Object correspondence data
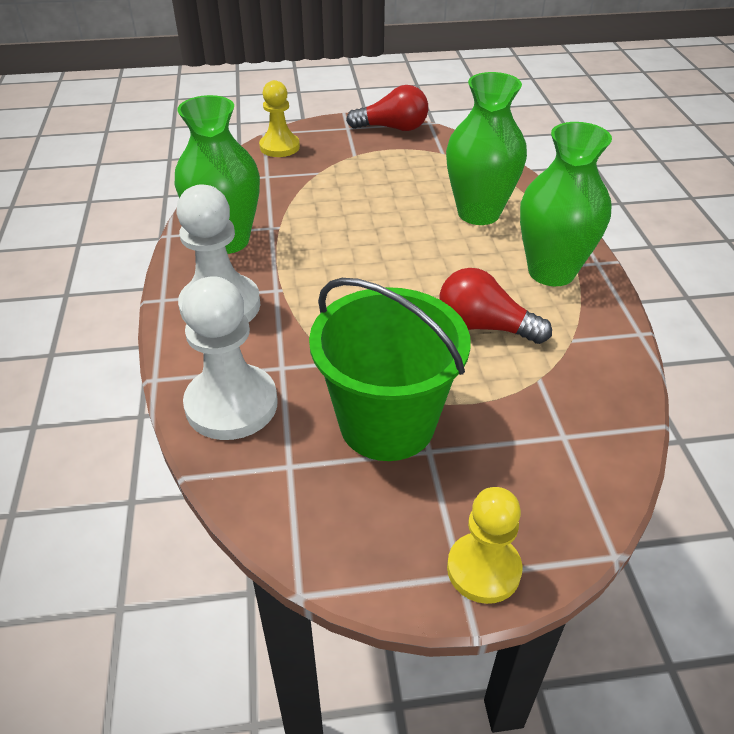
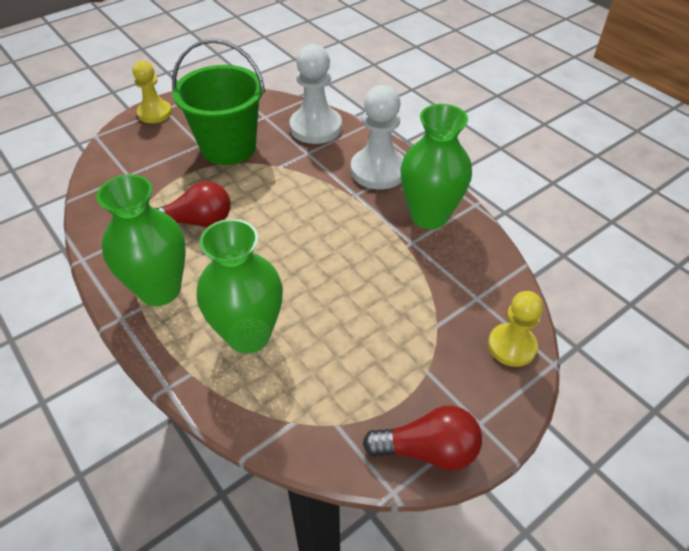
camera: 150 degrees right, 5 degrees up
(392, 128) = (427, 450): red light bulb -> red light bulb turned 150 degrees counterclockwise

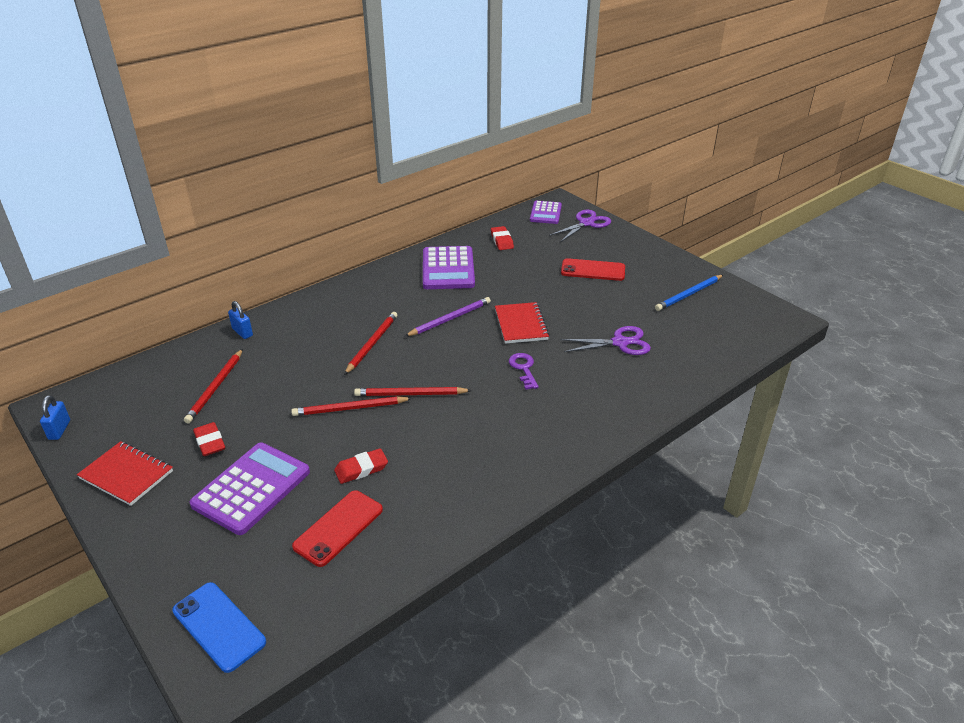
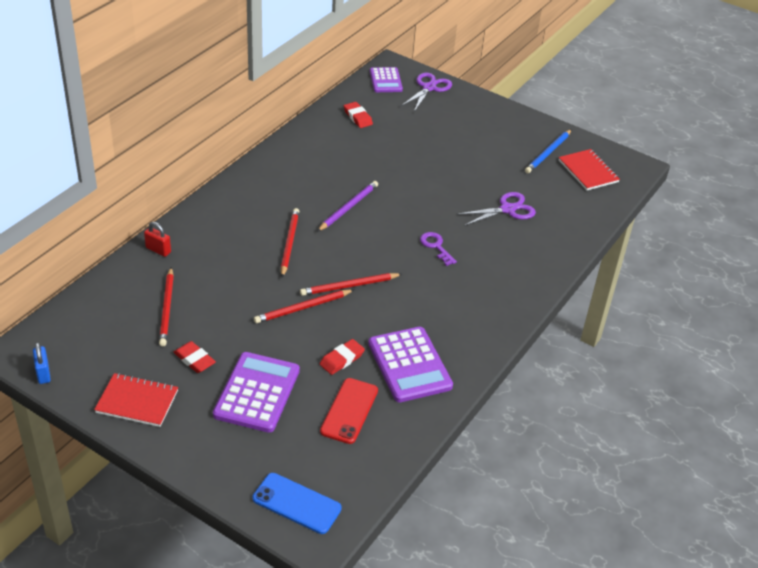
camera: 20 degrees left, 5 degrees up
(242, 332) = (158, 250): blue padlock -> red padlock
(448, 269) = (321, 155): purple calculator -> purple calculator (409, 365)
(521, 324) = (415, 204): red notebook -> red notebook (588, 171)
(593, 270) = (455, 139): red phone -> none

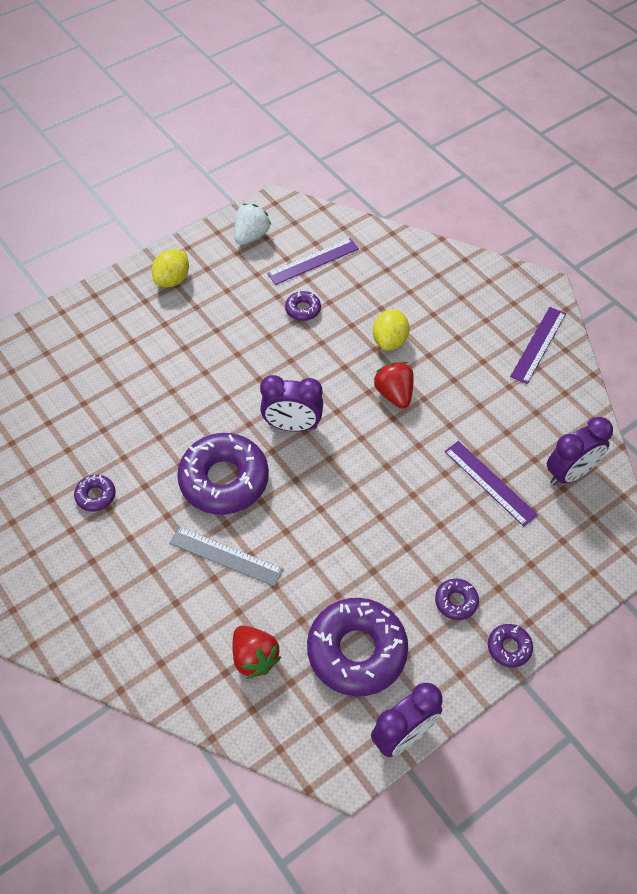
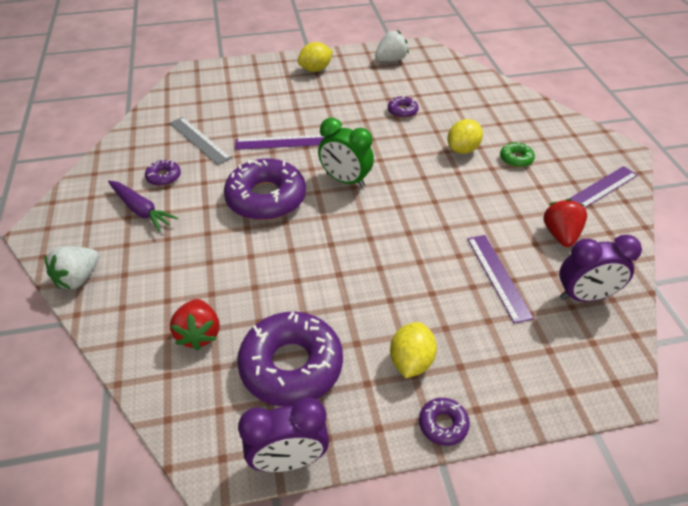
camera: 25 degrees right, 10 degrees down
(93, 652) = (78, 278): none -> white strawberry
(101, 547) = (141, 210): none -> purple carrot
(226, 556) = (230, 250): grey ruler -> grey ruler (199, 140)
(292, 426) = (345, 180): purple clock -> green clock
(313, 261) = (429, 85): purple ruler -> purple ruler (281, 142)
(394, 394) = (445, 185): red strawberry -> red strawberry (560, 235)
(446, 334) = (516, 159): none -> green donut
(456, 601) = (411, 361): purple donut -> yellow lemon

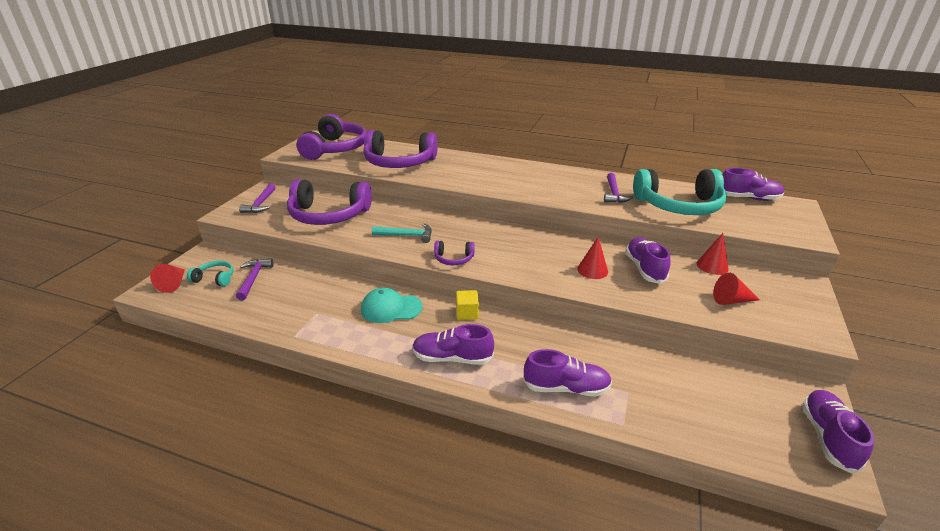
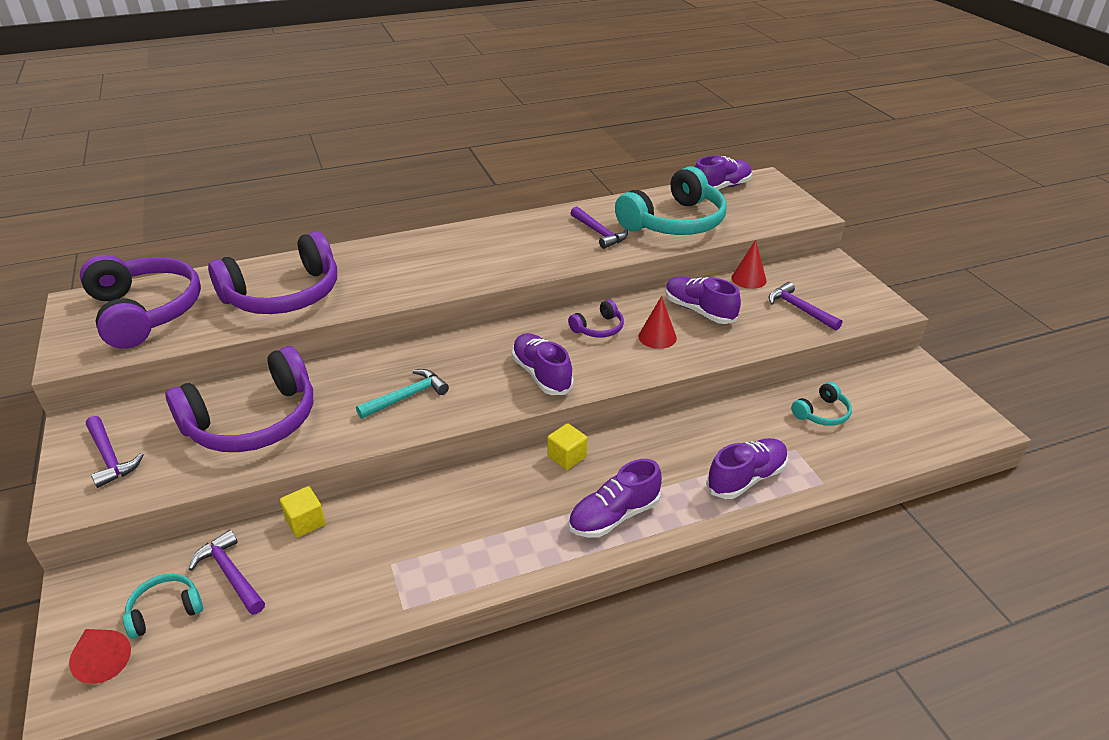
camera: 40 degrees left, 5 degrees up
(307, 274) = (305, 522): none -> yellow cube
(391, 308) = (476, 501): turquoise cap -> none
(453, 259) = (503, 398): purple headphones -> purple headphones (598, 328)
(682, 382) = (822, 413): none -> turquoise headphones
(731, 300) = (799, 309): red cone -> purple hammer
(828, 437) = (951, 399): purple shoe -> purple shoe (541, 375)

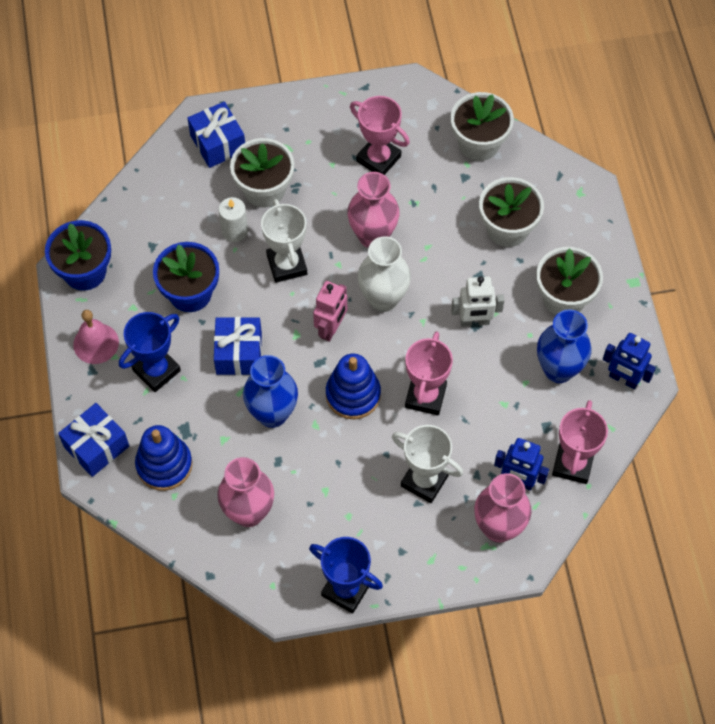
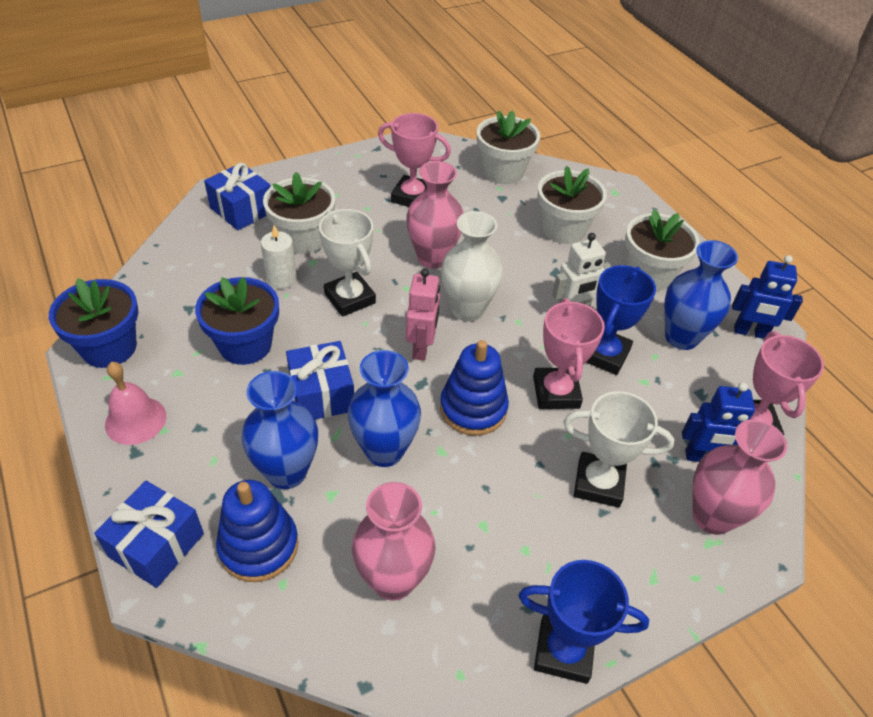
camera: 20 degrees left, 15 degrees down
(156, 370) = (222, 434): blue trophy -> blue trophy (605, 354)
(196, 413) = (287, 472): none -> blue vase

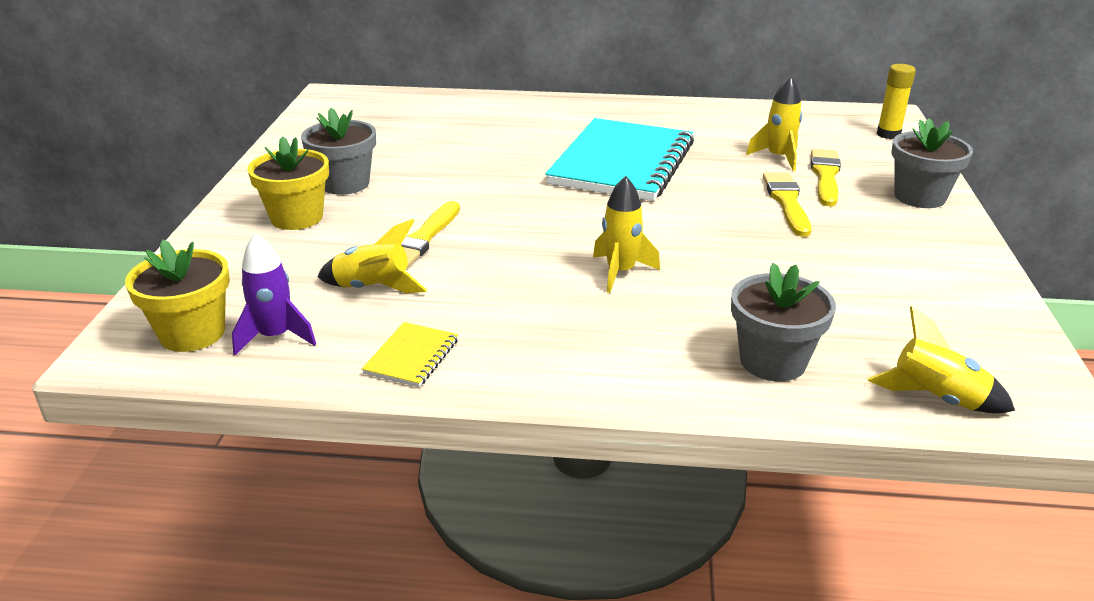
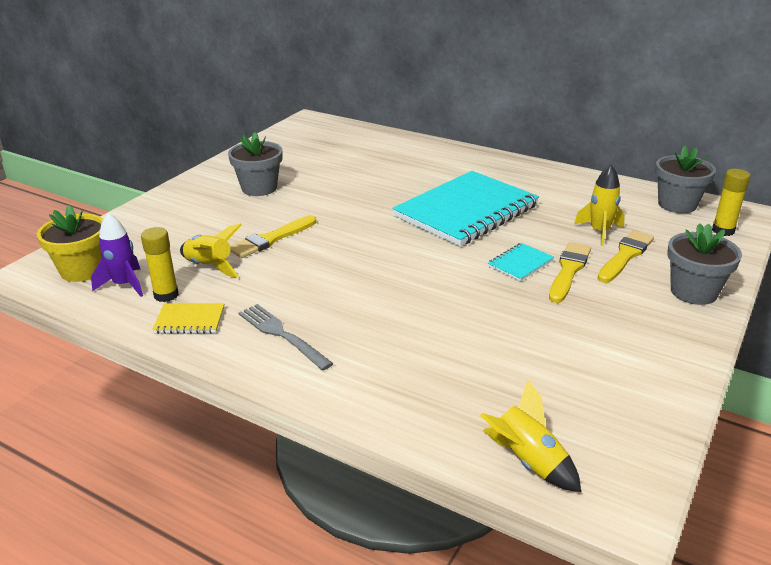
camera: 25 degrees right, 0 degrees up
(297, 217) = (208, 206): yellow flower pot -> none
(348, 335) = (166, 295): none -> yellow glue stick
(411, 357) = (189, 320): yellow notebook -> yellow notebook turned 45 degrees clockwise
(546, 343) = (282, 335): none -> grey fork
(620, 272) = (382, 296): yellow rocket -> none
(732, 205) = (520, 264): none -> turquoise notebook
(772, 361) = (427, 394): grey flower pot -> grey flower pot (677, 204)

WORK TO COMPLETE: Without including any images, output the data exactly as given.

ANSWER FOR THE TASK:
camera: 150 degrees right, 5 degrees up
(392, 128) = (427, 450): red light bulb -> red light bulb turned 150 degrees counterclockwise

camera: 20 degrees left, 5 degrees up
(242, 332) = (158, 250): blue padlock -> red padlock
(448, 269) = (321, 155): purple calculator -> purple calculator (409, 365)
(521, 324) = (415, 204): red notebook -> red notebook (588, 171)
(593, 270) = (455, 139): red phone -> none

camera: 25 degrees right, 10 degrees down
(93, 652) = (78, 278): none -> white strawberry
(101, 547) = (141, 210): none -> purple carrot
(226, 556) = (230, 250): grey ruler -> grey ruler (199, 140)
(292, 426) = (345, 180): purple clock -> green clock
(313, 261) = (429, 85): purple ruler -> purple ruler (281, 142)
(394, 394) = (445, 185): red strawberry -> red strawberry (560, 235)
(446, 334) = (516, 159): none -> green donut
(456, 601) = (411, 361): purple donut -> yellow lemon

camera: 40 degrees left, 5 degrees up
(307, 274) = (305, 522): none -> yellow cube
(391, 308) = (476, 501): turquoise cap -> none
(453, 259) = (503, 398): purple headphones -> purple headphones (598, 328)
(682, 382) = (822, 413): none -> turquoise headphones
(731, 300) = (799, 309): red cone -> purple hammer
(828, 437) = (951, 399): purple shoe -> purple shoe (541, 375)

camera: 20 degrees left, 15 degrees down
(156, 370) = (222, 434): blue trophy -> blue trophy (605, 354)
(196, 413) = (287, 472): none -> blue vase

camera: 25 degrees right, 0 degrees up
(297, 217) = (208, 206): yellow flower pot -> none
(348, 335) = (166, 295): none -> yellow glue stick
(411, 357) = (189, 320): yellow notebook -> yellow notebook turned 45 degrees clockwise
(546, 343) = (282, 335): none -> grey fork
(620, 272) = (382, 296): yellow rocket -> none
(732, 205) = (520, 264): none -> turquoise notebook
(772, 361) = (427, 394): grey flower pot -> grey flower pot (677, 204)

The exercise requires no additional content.